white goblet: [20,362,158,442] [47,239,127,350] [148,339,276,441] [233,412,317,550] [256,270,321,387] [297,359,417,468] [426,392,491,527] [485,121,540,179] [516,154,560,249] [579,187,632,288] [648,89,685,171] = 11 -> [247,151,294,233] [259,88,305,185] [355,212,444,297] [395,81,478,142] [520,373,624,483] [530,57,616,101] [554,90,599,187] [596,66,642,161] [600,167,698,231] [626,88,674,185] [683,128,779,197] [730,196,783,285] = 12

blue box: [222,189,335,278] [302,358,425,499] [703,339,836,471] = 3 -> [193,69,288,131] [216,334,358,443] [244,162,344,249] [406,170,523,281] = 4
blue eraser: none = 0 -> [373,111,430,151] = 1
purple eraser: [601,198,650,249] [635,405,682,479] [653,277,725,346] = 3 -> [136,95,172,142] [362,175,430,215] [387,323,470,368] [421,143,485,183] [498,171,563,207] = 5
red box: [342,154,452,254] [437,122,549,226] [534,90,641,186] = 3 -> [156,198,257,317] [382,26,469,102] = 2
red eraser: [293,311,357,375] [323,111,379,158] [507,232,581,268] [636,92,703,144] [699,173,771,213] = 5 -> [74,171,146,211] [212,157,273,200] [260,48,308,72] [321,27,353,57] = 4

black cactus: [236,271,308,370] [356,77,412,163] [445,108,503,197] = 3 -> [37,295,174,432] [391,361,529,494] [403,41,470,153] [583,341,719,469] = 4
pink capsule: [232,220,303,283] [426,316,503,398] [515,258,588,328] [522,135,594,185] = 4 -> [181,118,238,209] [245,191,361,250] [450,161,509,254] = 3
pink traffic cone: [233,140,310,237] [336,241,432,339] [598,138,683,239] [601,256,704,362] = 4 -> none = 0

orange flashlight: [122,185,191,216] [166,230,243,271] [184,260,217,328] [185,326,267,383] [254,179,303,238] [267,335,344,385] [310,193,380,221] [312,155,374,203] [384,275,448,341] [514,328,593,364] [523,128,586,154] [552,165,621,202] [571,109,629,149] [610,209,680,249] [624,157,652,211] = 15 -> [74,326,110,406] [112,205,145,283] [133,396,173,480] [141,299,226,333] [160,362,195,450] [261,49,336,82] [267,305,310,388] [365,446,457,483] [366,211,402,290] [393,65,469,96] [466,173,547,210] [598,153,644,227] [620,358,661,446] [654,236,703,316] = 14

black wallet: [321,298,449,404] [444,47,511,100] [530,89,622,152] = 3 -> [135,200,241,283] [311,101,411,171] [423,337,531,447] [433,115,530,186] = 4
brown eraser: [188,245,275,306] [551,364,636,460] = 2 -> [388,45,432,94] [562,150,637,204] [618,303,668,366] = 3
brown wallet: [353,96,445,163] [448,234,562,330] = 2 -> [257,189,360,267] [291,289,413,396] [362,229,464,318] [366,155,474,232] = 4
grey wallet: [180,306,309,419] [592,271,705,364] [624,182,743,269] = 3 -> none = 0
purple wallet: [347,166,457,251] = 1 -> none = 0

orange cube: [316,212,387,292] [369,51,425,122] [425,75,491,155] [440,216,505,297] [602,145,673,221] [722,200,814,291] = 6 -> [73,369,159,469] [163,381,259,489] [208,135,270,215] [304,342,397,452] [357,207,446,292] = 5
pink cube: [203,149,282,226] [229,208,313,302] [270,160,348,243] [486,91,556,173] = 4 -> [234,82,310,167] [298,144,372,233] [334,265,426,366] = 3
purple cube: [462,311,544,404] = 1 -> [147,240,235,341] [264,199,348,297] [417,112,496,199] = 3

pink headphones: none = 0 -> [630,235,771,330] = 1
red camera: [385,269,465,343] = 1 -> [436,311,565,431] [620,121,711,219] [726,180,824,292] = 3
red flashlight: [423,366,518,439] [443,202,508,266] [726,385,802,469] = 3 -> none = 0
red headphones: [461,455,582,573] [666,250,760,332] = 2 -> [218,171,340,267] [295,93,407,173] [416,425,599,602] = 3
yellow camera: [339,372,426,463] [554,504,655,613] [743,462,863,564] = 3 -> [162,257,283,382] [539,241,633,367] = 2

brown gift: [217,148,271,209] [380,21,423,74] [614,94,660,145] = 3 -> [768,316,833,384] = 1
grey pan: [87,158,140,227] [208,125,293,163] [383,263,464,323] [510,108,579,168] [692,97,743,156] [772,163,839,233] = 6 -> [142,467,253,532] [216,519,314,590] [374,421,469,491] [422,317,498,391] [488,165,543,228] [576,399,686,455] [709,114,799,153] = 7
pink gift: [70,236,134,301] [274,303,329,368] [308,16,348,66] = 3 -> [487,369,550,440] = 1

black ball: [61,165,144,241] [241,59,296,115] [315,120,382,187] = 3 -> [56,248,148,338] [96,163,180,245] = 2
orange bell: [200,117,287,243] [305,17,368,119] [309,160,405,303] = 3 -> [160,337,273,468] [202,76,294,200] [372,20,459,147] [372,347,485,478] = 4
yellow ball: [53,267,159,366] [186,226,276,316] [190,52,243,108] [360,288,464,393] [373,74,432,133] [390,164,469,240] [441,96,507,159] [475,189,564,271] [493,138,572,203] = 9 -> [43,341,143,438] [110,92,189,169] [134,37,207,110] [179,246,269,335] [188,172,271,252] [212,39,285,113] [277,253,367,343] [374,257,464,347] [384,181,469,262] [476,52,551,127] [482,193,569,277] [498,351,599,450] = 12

• **Required work**: In the records above, find each line that mentions the string "black", then copy it.

• **Solution**:
black cactus: [236,271,308,370] [356,77,412,163] [445,108,503,197] = 3 -> [37,295,174,432] [391,361,529,494] [403,41,470,153] [583,341,719,469] = 4
black wallet: [321,298,449,404] [444,47,511,100] [530,89,622,152] = 3 -> [135,200,241,283] [311,101,411,171] [423,337,531,447] [433,115,530,186] = 4
black ball: [61,165,144,241] [241,59,296,115] [315,120,382,187] = 3 -> [56,248,148,338] [96,163,180,245] = 2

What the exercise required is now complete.